# Exercise
Take the entries that follow and return exactly the lines from the one holding "black donut [461,425,513,469]" through the one holding "none -> turquoise tree [150,307,253,436]", both included. Nothing else is needed.
- - -
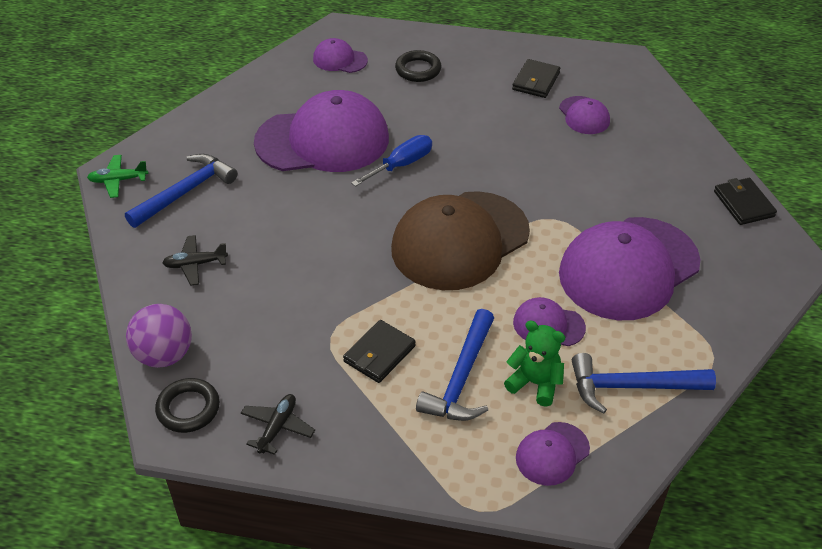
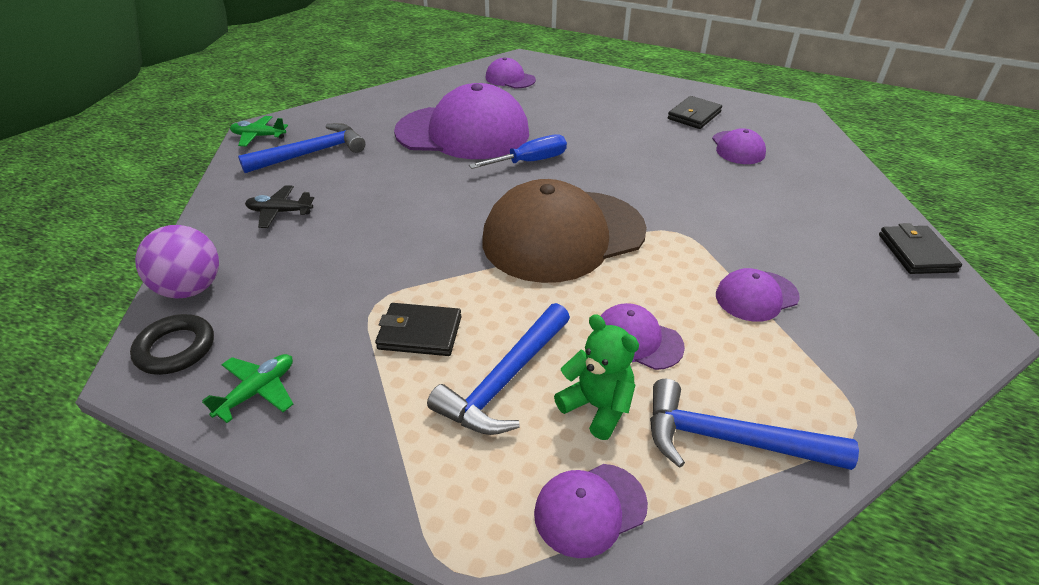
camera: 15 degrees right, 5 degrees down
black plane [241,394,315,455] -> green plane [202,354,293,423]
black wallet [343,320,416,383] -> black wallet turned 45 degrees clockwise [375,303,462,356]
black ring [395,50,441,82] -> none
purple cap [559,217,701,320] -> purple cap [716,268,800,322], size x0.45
- - -
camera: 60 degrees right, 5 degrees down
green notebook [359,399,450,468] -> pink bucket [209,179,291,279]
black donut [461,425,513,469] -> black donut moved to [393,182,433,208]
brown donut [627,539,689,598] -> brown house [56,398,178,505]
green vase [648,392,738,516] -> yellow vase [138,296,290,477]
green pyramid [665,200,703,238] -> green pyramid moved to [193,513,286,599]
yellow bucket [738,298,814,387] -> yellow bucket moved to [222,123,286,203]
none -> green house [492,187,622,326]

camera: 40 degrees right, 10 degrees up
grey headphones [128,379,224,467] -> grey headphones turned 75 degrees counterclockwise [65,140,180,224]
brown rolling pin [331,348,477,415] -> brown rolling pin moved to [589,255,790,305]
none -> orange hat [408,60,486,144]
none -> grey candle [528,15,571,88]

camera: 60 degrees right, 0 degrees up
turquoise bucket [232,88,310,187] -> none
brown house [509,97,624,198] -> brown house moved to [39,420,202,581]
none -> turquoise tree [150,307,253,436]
- - -
# Answer to this task
black donut [461,425,513,469] -> black donut moved to [393,182,433,208]
brown donut [627,539,689,598] -> brown house [56,398,178,505]
green vase [648,392,738,516] -> yellow vase [138,296,290,477]
green pyramid [665,200,703,238] -> green pyramid moved to [193,513,286,599]
yellow bucket [738,298,814,387] -> yellow bucket moved to [222,123,286,203]
none -> green house [492,187,622,326]

camera: 40 degrees right, 10 degrees up
grey headphones [128,379,224,467] -> grey headphones turned 75 degrees counterclockwise [65,140,180,224]
brown rolling pin [331,348,477,415] -> brown rolling pin moved to [589,255,790,305]
none -> orange hat [408,60,486,144]
none -> grey candle [528,15,571,88]

camera: 60 degrees right, 0 degrees up
turquoise bucket [232,88,310,187] -> none
brown house [509,97,624,198] -> brown house moved to [39,420,202,581]
none -> turquoise tree [150,307,253,436]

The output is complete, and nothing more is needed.